### Assigned task
Print exactly the line that contains "yellow domino: 3 -> 2" along with every line beneath it to the end of the records below, and omit pictures.

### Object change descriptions
= Beginning of Section =

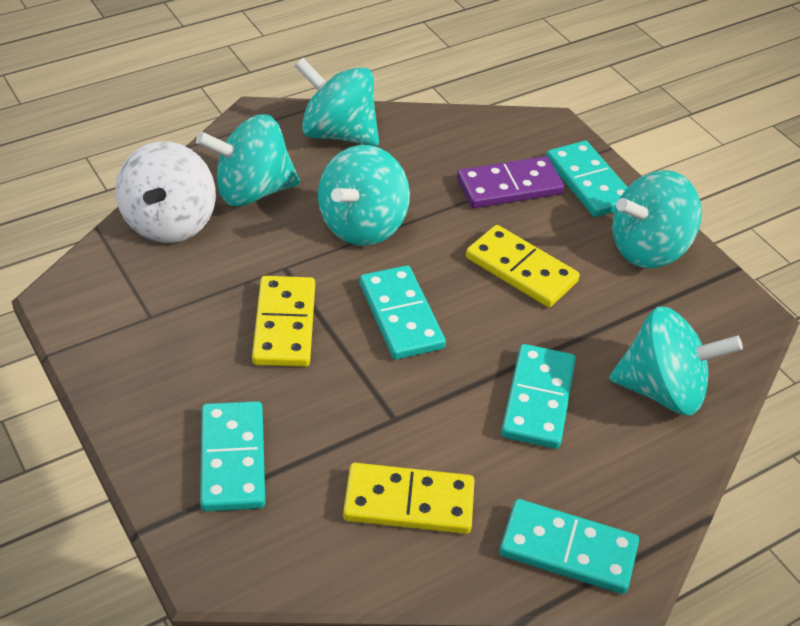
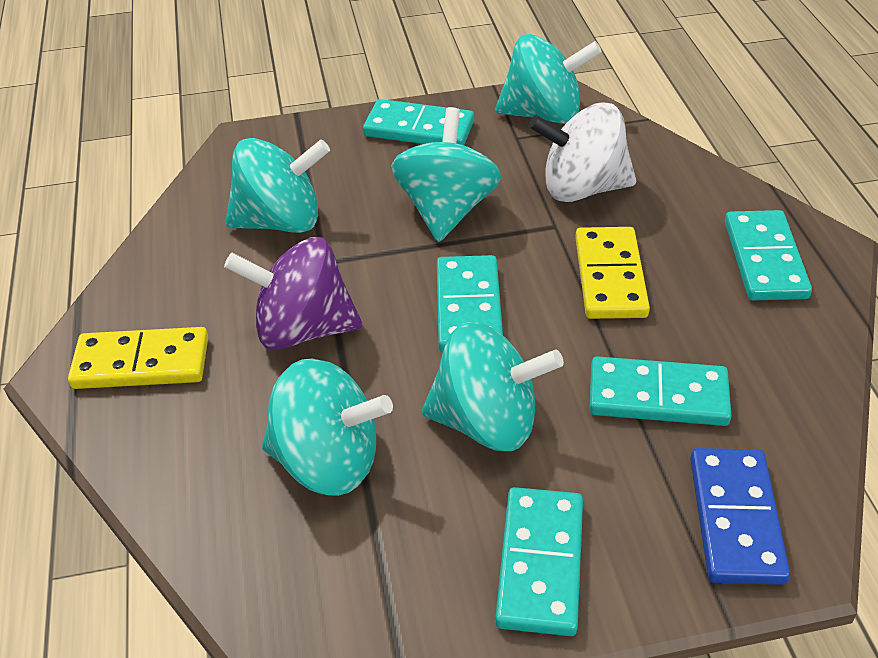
blue domino: 0 -> 1
purple domino: 1 -> 0
purple spinning top: 0 -> 1
yellow domino: 3 -> 2

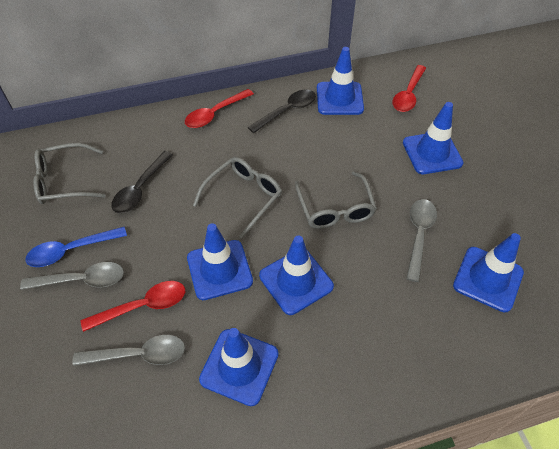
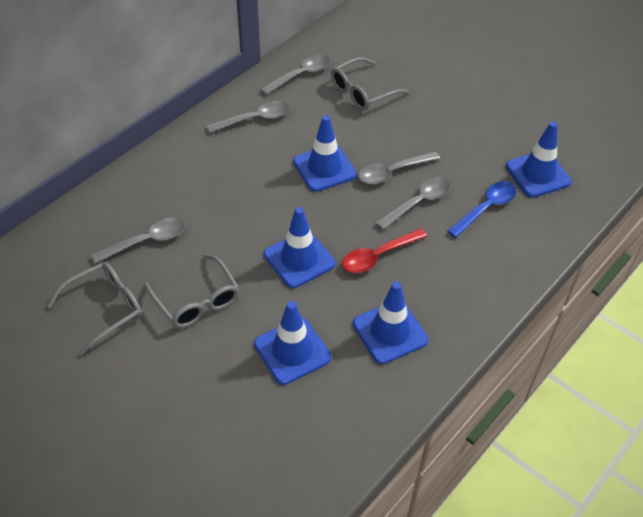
black spoon: 2 -> 0
blue traffic cone: 6 -> 5
grey spoon: 3 -> 5
red spoon: 3 -> 1

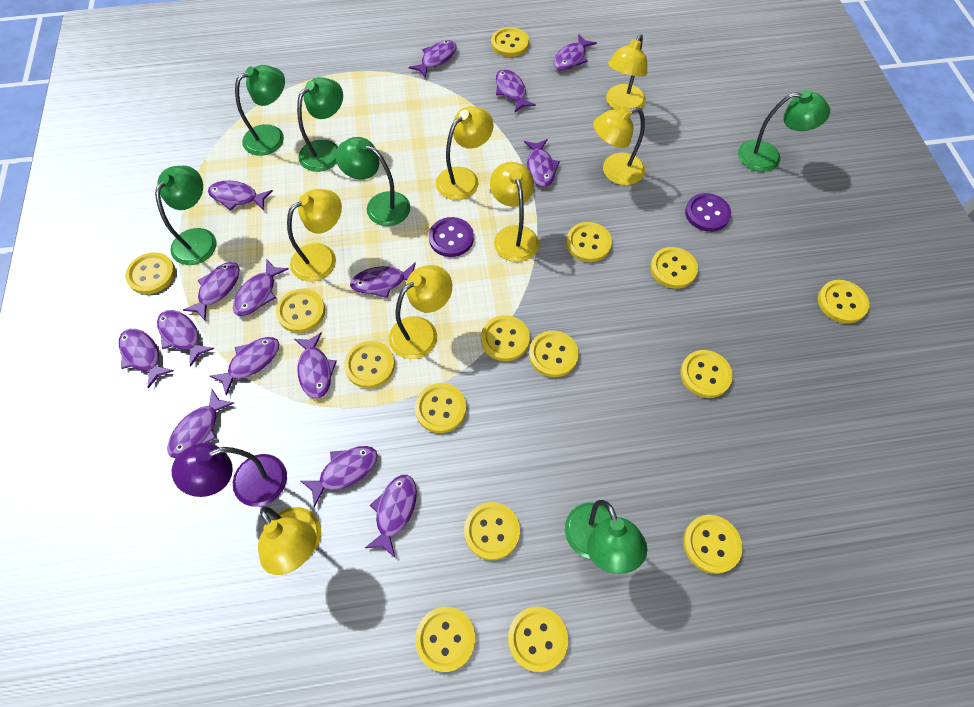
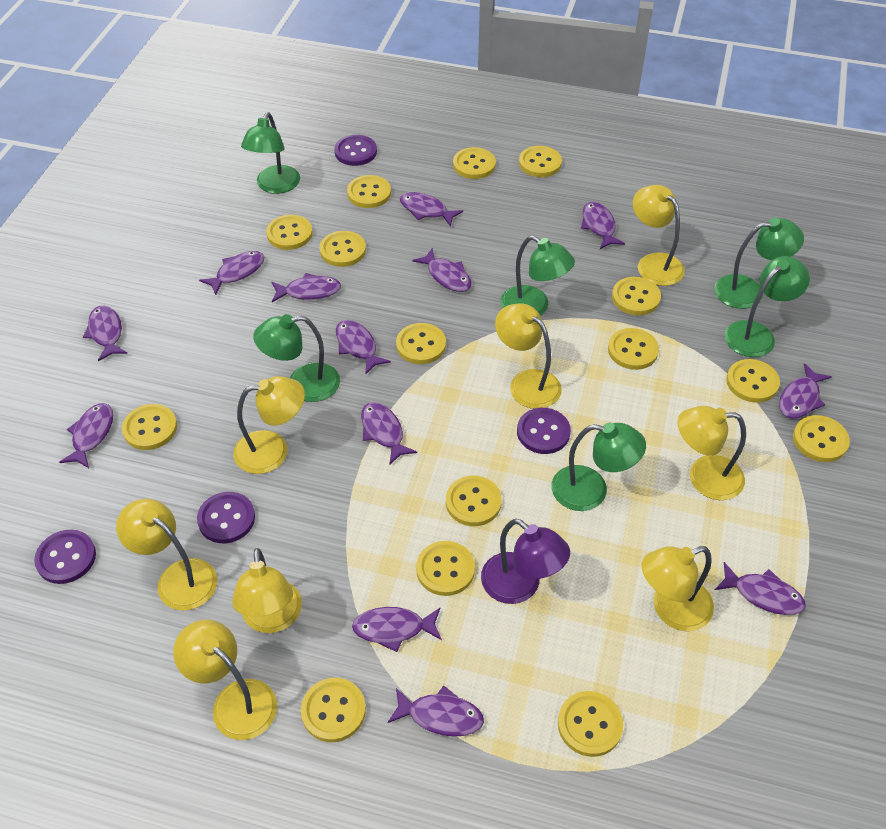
purple button: 2 -> 4
purple fish: 15 -> 13
yellow lamp: 7 -> 8

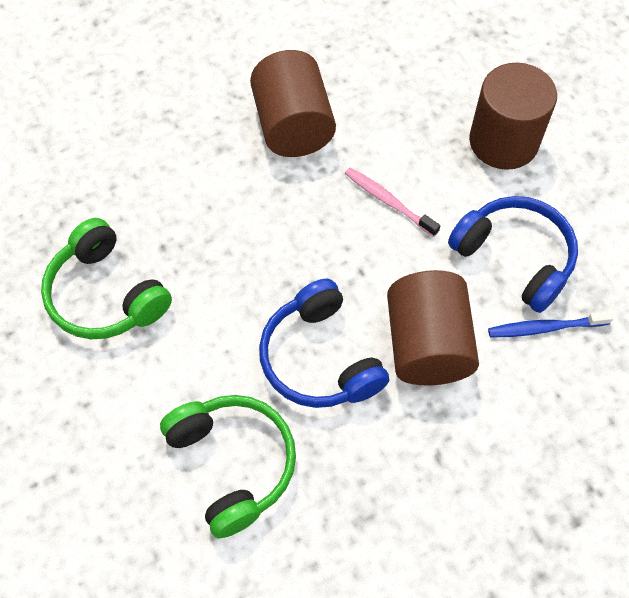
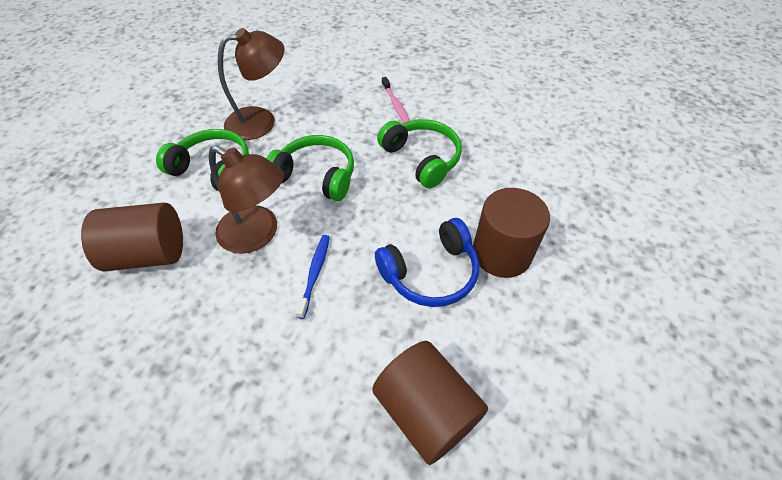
blue headphones: 2 -> 1
brown lamp: 0 -> 2
green headphones: 2 -> 3

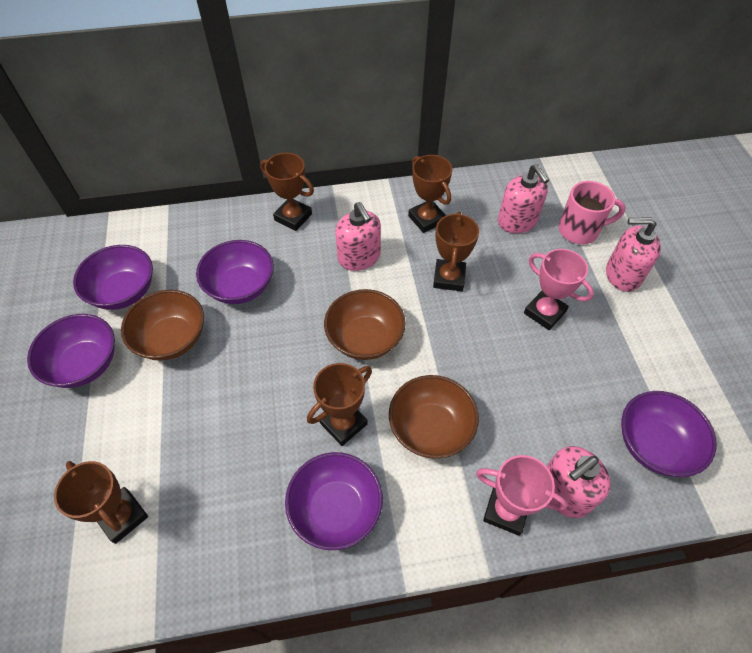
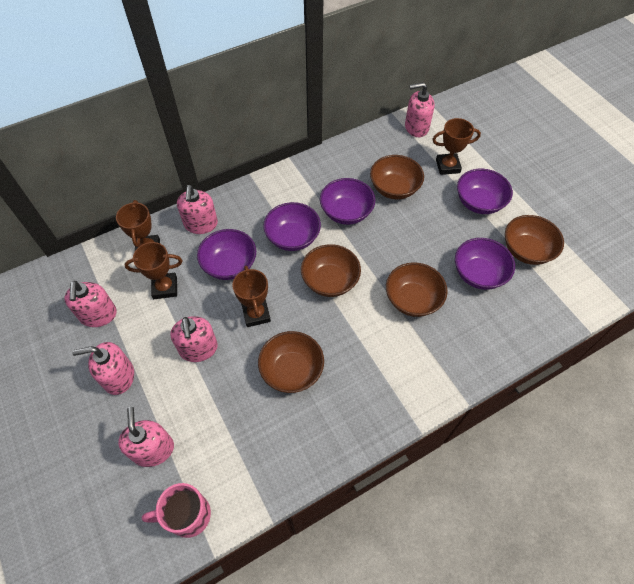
brown bowl: 3 -> 5
brown trophy: 5 -> 4
pink soap dispenser: 4 -> 6
pink trophy: 2 -> 0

= End of Section =

### Answer to this task
yellow domino: 3 -> 2

black spoon: 2 -> 0
blue traffic cone: 6 -> 5
grey spoon: 3 -> 5
red spoon: 3 -> 1

purple button: 2 -> 4
purple fish: 15 -> 13
yellow lamp: 7 -> 8

blue headphones: 2 -> 1
brown lamp: 0 -> 2
green headphones: 2 -> 3

brown bowl: 3 -> 5
brown trophy: 5 -> 4
pink soap dispenser: 4 -> 6
pink trophy: 2 -> 0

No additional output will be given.